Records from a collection

◇ ◇ ◇

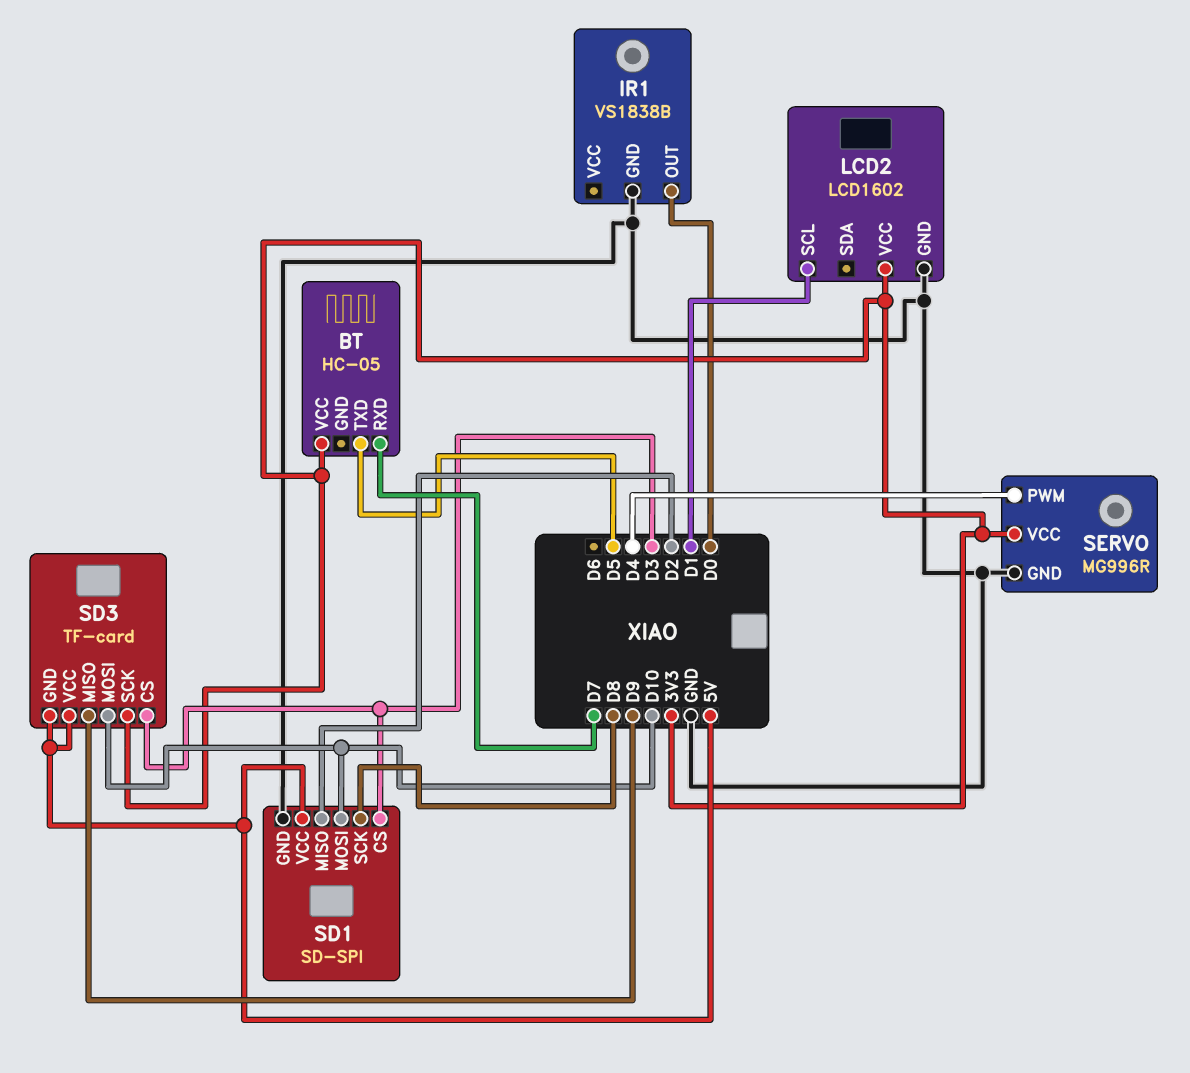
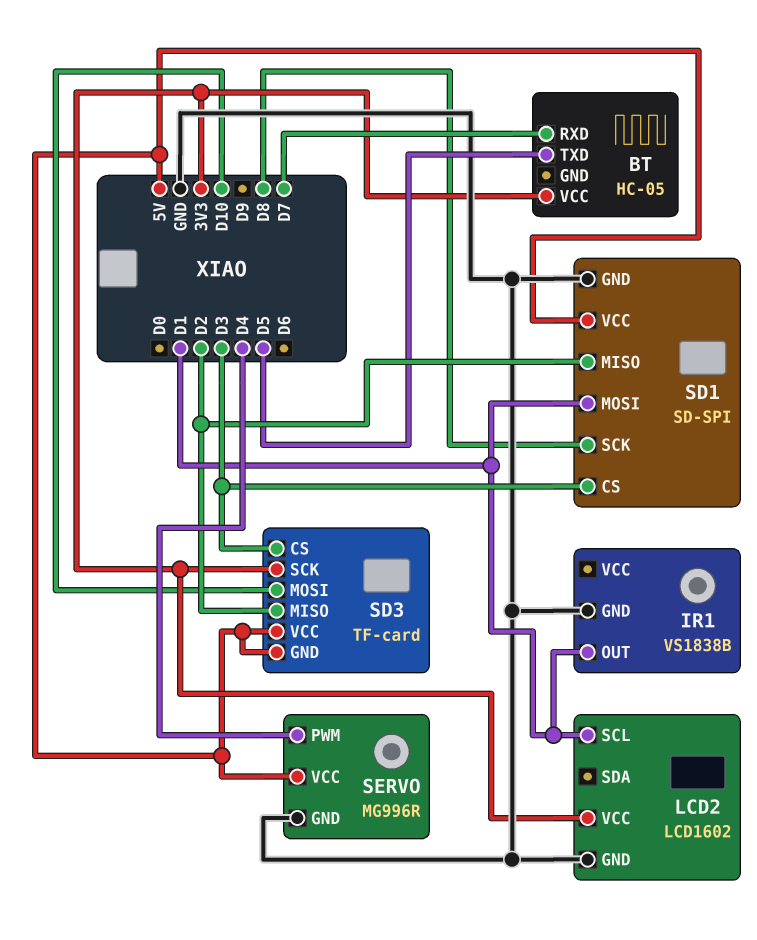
IR1 pin OUT: D0 -> D1
SD1 pin MOSI: D10 -> D1
SD3 pin MISO: D9 -> D2
SERVO pin VCC: 3V3 -> 5V

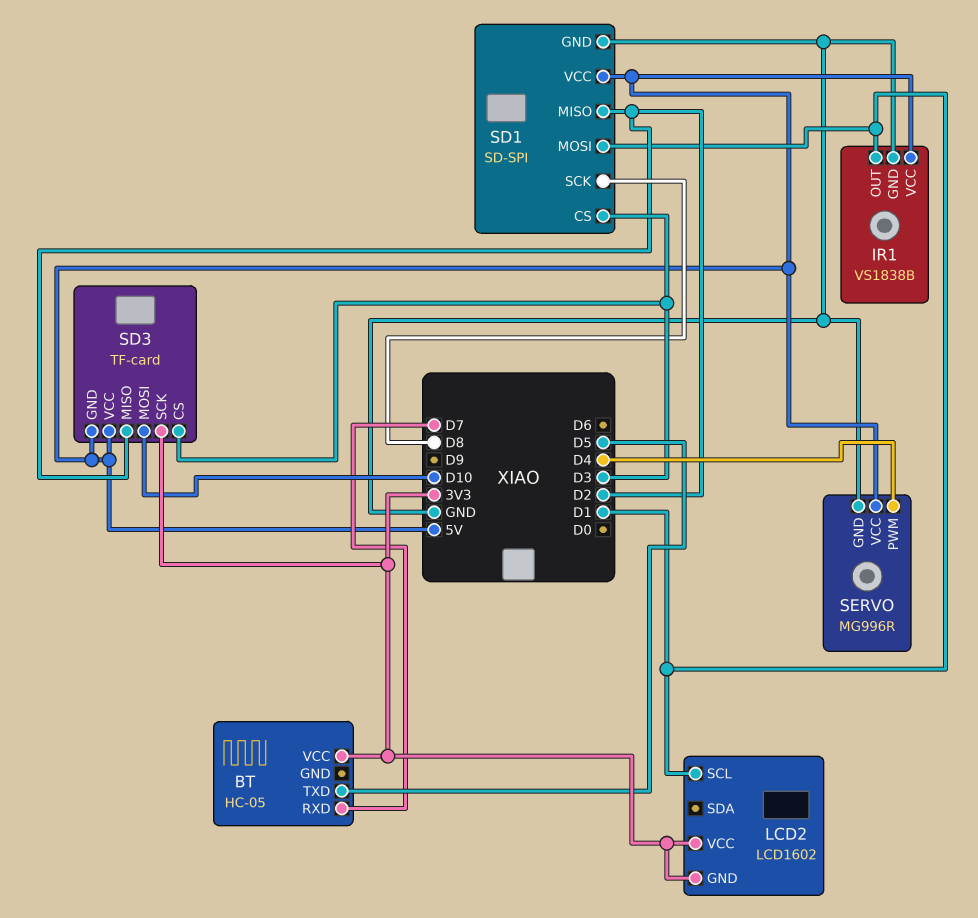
IR1 pin VCC: none -> 5V
LCD2 pin GND: GND -> 3V3

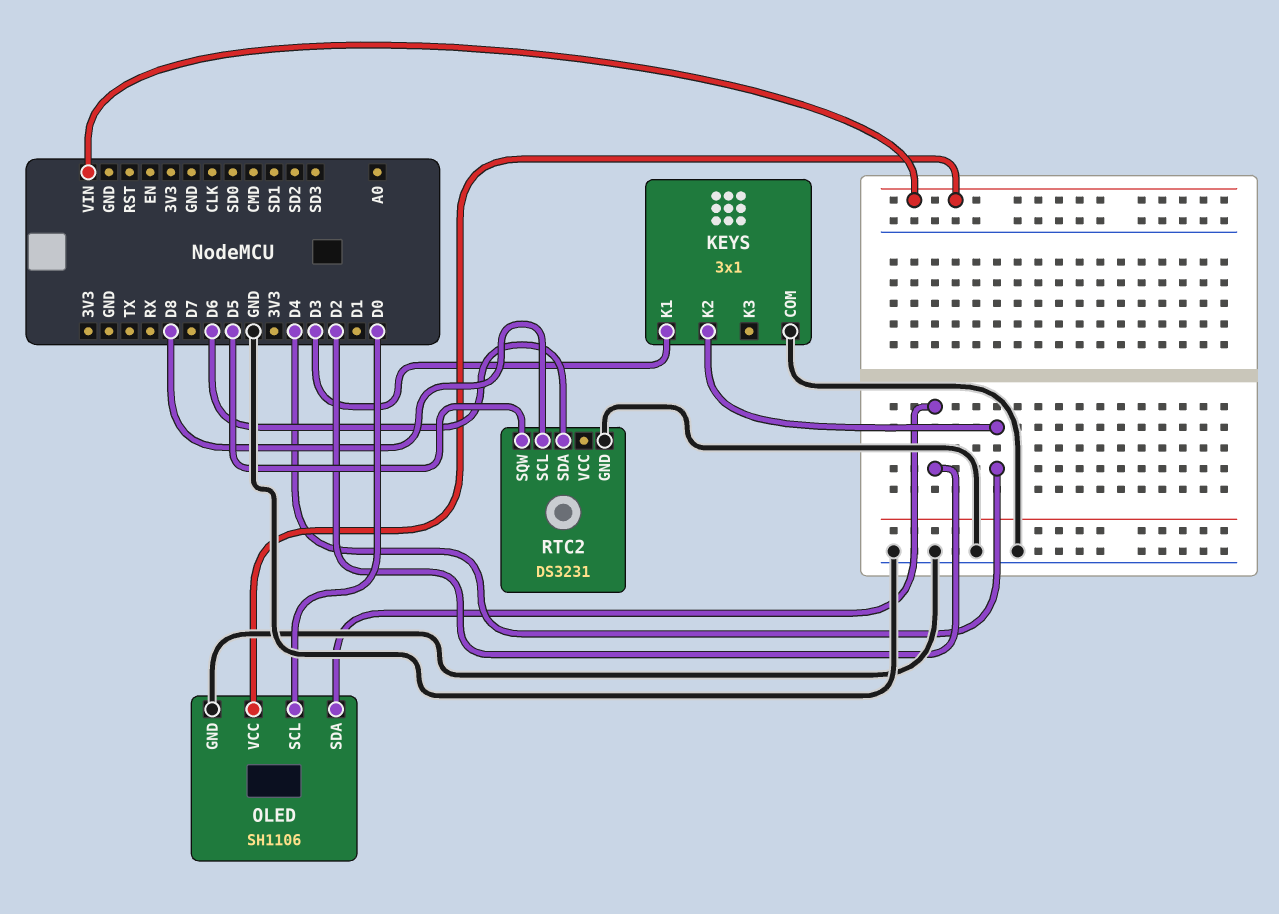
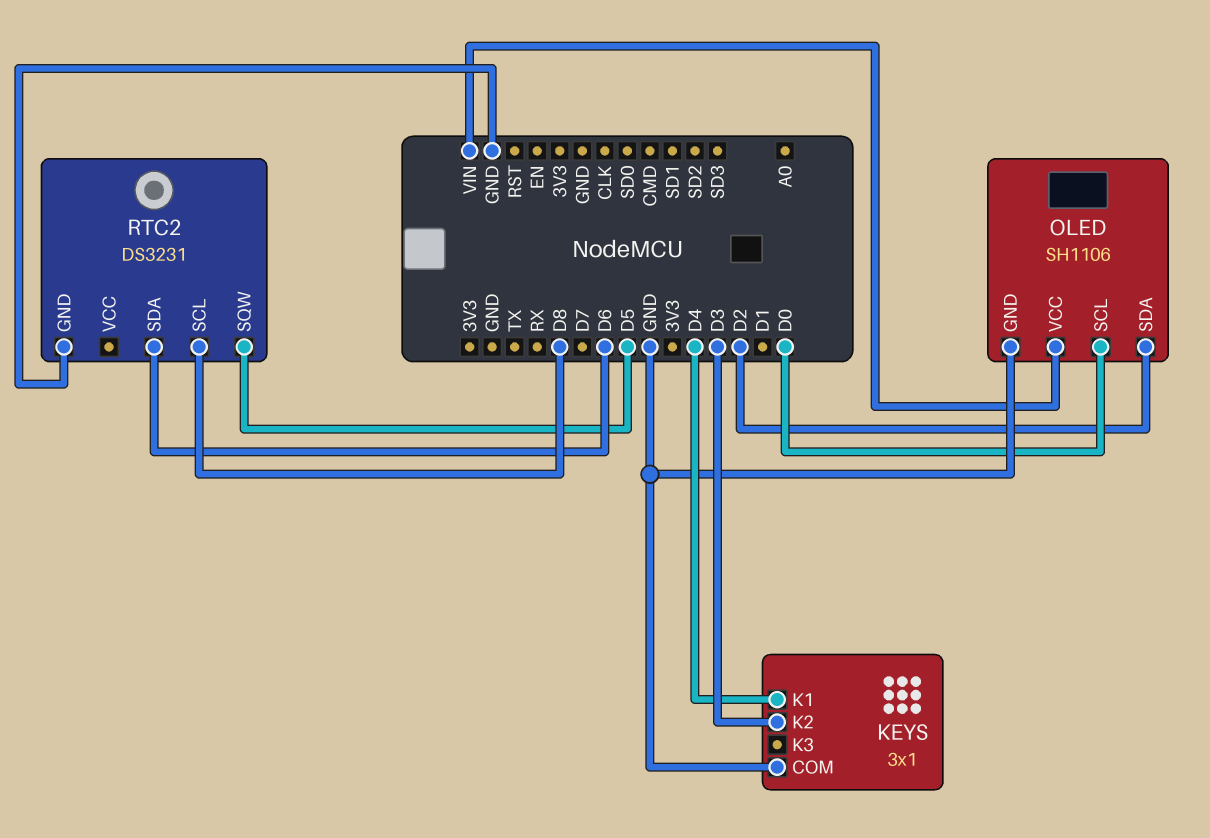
KEYS pin K1: D3 -> D4
KEYS pin K2: D4 -> D3

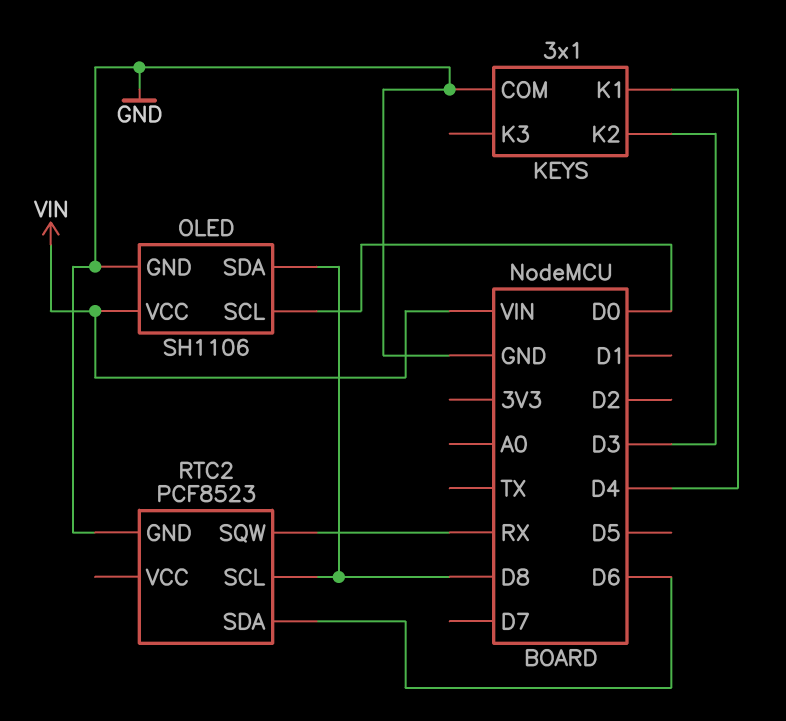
OLED pin SDA: D2 -> D8
RTC2: DS3231 -> PCF8523
RTC2 pin SQW: D5 -> RX

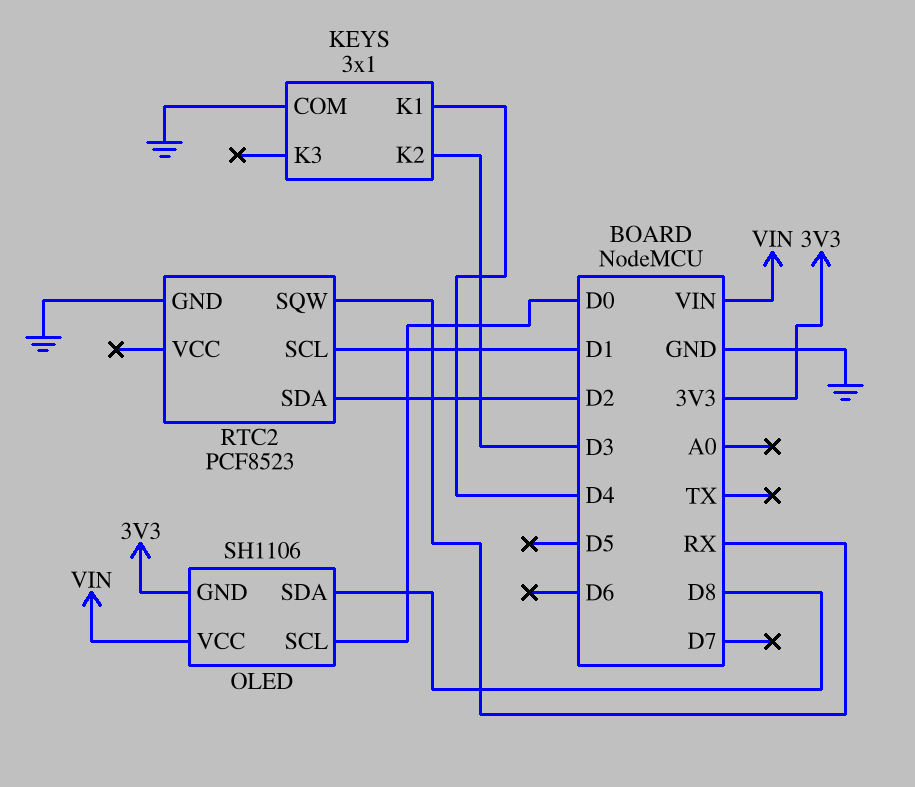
OLED pin GND: GND -> 3V3
RTC2 pin SCL: D8 -> D1
RTC2 pin SDA: D6 -> D2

◇ ◇ ◇

◆ Aim of the task ◆
In the records above, find the line containing "SERVO pin VCC: 3V3 -> 5V" and restate it and every line after it word for word, all pictures excluded.

◆ Worked solution ◆
SERVO pin VCC: 3V3 -> 5V

IR1 pin VCC: none -> 5V
LCD2 pin GND: GND -> 3V3

KEYS pin K1: D3 -> D4
KEYS pin K2: D4 -> D3

OLED pin SDA: D2 -> D8
RTC2: DS3231 -> PCF8523
RTC2 pin SQW: D5 -> RX

OLED pin GND: GND -> 3V3
RTC2 pin SCL: D8 -> D1
RTC2 pin SDA: D6 -> D2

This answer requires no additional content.